**About this task:** The lines from the top of the records below through the one containing "TP3: none -> test point (U2/OA)" are to be transcribed exactly, and nothing else is to be added.

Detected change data
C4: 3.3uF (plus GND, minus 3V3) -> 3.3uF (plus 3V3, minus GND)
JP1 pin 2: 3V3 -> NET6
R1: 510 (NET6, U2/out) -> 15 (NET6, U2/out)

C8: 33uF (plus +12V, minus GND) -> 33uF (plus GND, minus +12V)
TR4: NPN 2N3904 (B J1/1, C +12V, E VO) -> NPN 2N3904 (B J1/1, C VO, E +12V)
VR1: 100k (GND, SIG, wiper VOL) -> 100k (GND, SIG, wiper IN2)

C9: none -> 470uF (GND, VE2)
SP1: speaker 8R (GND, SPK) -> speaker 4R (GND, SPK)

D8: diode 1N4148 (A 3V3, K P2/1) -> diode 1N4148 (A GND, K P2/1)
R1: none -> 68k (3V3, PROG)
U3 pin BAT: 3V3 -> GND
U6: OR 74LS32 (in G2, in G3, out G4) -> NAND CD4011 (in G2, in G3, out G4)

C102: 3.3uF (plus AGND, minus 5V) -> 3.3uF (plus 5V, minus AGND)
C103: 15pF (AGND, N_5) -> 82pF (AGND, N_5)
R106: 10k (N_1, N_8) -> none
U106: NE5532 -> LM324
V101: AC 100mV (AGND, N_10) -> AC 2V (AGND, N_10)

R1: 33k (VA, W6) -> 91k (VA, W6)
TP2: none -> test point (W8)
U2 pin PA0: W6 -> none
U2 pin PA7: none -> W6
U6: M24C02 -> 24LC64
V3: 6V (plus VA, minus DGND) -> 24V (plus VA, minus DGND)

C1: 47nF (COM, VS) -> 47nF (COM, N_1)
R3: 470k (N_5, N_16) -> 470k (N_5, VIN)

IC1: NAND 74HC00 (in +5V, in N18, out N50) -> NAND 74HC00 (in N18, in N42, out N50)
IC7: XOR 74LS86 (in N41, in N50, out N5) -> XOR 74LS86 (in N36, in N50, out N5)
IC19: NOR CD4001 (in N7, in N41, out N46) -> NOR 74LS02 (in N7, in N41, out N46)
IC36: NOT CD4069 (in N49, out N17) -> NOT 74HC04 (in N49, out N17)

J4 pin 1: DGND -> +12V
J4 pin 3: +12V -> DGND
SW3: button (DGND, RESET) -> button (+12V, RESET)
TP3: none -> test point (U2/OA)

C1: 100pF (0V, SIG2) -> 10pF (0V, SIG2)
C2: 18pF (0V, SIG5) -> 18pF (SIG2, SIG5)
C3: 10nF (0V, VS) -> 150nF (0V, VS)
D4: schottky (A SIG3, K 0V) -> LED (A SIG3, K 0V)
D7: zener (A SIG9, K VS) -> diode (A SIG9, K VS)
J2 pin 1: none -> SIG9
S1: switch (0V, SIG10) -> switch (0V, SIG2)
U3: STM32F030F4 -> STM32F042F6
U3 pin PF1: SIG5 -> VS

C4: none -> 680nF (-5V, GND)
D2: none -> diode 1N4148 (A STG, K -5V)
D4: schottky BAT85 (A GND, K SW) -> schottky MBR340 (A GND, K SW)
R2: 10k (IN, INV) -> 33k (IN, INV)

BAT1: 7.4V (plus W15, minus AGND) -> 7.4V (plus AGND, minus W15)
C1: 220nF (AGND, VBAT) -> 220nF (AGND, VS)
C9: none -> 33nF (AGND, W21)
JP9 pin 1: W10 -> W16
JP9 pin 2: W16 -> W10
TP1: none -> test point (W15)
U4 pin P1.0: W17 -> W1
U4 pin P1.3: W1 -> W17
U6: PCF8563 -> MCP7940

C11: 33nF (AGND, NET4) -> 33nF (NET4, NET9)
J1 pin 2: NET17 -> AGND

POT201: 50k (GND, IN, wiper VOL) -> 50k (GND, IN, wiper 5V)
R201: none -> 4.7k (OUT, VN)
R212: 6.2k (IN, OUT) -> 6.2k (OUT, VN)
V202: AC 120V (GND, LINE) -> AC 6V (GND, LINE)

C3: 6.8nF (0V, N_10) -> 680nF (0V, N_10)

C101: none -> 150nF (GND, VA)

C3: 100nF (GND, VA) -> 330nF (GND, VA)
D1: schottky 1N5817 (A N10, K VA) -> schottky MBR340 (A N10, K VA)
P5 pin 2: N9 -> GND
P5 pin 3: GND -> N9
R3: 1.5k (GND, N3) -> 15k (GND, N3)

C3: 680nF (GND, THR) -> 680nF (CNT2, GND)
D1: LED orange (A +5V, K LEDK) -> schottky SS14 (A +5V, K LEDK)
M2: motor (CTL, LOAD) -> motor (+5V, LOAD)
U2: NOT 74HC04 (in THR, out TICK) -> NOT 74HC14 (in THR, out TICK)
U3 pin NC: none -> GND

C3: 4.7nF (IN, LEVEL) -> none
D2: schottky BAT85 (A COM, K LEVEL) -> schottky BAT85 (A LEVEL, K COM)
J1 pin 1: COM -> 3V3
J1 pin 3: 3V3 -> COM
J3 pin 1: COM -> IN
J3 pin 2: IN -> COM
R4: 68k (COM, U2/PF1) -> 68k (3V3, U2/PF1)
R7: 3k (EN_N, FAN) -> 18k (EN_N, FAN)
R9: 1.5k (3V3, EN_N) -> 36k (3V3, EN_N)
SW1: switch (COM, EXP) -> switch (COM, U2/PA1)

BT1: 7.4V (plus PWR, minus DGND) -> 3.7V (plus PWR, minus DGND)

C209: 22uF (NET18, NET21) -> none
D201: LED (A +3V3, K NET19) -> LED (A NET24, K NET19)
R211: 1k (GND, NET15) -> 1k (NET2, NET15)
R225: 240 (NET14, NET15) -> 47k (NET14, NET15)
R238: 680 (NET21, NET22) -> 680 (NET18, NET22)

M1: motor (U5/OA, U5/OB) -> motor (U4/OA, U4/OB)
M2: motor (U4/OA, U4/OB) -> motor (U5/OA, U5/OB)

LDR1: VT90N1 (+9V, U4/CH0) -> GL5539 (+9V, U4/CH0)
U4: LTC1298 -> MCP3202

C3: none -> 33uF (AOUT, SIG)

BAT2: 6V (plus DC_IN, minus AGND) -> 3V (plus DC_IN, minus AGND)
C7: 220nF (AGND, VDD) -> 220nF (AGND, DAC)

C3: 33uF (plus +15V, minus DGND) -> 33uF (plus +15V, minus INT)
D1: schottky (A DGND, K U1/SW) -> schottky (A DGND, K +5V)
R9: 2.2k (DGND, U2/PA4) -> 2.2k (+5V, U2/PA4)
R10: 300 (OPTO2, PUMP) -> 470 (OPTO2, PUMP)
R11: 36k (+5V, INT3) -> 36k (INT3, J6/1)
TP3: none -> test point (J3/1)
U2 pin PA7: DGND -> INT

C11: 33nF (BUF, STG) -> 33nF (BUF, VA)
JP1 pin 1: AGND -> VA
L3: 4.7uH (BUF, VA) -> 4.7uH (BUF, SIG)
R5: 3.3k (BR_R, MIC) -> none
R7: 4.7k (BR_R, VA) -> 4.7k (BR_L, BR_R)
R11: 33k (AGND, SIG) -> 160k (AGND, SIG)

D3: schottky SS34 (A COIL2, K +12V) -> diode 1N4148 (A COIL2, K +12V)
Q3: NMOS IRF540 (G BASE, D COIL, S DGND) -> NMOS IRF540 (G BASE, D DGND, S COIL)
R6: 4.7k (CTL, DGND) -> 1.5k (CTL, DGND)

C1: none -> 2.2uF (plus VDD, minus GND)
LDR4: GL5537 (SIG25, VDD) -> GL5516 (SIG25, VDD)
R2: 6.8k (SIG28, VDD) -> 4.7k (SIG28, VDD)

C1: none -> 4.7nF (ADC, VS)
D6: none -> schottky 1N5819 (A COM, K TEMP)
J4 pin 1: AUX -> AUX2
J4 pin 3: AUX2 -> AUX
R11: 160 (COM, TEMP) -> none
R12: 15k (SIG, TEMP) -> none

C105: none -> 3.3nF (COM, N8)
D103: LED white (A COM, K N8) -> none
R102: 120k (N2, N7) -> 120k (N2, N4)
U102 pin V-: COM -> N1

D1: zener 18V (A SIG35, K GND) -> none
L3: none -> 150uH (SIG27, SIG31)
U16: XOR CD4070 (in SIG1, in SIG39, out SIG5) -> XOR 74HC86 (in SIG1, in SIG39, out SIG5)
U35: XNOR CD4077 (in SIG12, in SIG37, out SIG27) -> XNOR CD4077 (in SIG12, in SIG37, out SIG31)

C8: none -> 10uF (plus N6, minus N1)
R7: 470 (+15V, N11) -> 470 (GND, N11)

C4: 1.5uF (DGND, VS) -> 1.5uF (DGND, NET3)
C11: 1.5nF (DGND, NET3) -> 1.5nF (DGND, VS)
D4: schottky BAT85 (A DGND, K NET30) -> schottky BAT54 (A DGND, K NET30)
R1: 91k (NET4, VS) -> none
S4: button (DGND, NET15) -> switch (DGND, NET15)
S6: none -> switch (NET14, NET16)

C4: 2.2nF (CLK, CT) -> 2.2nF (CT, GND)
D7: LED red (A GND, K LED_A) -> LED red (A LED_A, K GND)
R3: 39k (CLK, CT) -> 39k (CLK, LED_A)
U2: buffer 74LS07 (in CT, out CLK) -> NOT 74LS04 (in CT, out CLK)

**Your solution:**
C4: 3.3uF (plus GND, minus 3V3) -> 3.3uF (plus 3V3, minus GND)
JP1 pin 2: 3V3 -> NET6
R1: 510 (NET6, U2/out) -> 15 (NET6, U2/out)

C8: 33uF (plus +12V, minus GND) -> 33uF (plus GND, minus +12V)
TR4: NPN 2N3904 (B J1/1, C +12V, E VO) -> NPN 2N3904 (B J1/1, C VO, E +12V)
VR1: 100k (GND, SIG, wiper VOL) -> 100k (GND, SIG, wiper IN2)

C9: none -> 470uF (GND, VE2)
SP1: speaker 8R (GND, SPK) -> speaker 4R (GND, SPK)

D8: diode 1N4148 (A 3V3, K P2/1) -> diode 1N4148 (A GND, K P2/1)
R1: none -> 68k (3V3, PROG)
U3 pin BAT: 3V3 -> GND
U6: OR 74LS32 (in G2, in G3, out G4) -> NAND CD4011 (in G2, in G3, out G4)

C102: 3.3uF (plus AGND, minus 5V) -> 3.3uF (plus 5V, minus AGND)
C103: 15pF (AGND, N_5) -> 82pF (AGND, N_5)
R106: 10k (N_1, N_8) -> none
U106: NE5532 -> LM324
V101: AC 100mV (AGND, N_10) -> AC 2V (AGND, N_10)

R1: 33k (VA, W6) -> 91k (VA, W6)
TP2: none -> test point (W8)
U2 pin PA0: W6 -> none
U2 pin PA7: none -> W6
U6: M24C02 -> 24LC64
V3: 6V (plus VA, minus DGND) -> 24V (plus VA, minus DGND)

C1: 47nF (COM, VS) -> 47nF (COM, N_1)
R3: 470k (N_5, N_16) -> 470k (N_5, VIN)

IC1: NAND 74HC00 (in +5V, in N18, out N50) -> NAND 74HC00 (in N18, in N42, out N50)
IC7: XOR 74LS86 (in N41, in N50, out N5) -> XOR 74LS86 (in N36, in N50, out N5)
IC19: NOR CD4001 (in N7, in N41, out N46) -> NOR 74LS02 (in N7, in N41, out N46)
IC36: NOT CD4069 (in N49, out N17) -> NOT 74HC04 (in N49, out N17)

J4 pin 1: DGND -> +12V
J4 pin 3: +12V -> DGND
SW3: button (DGND, RESET) -> button (+12V, RESET)
TP3: none -> test point (U2/OA)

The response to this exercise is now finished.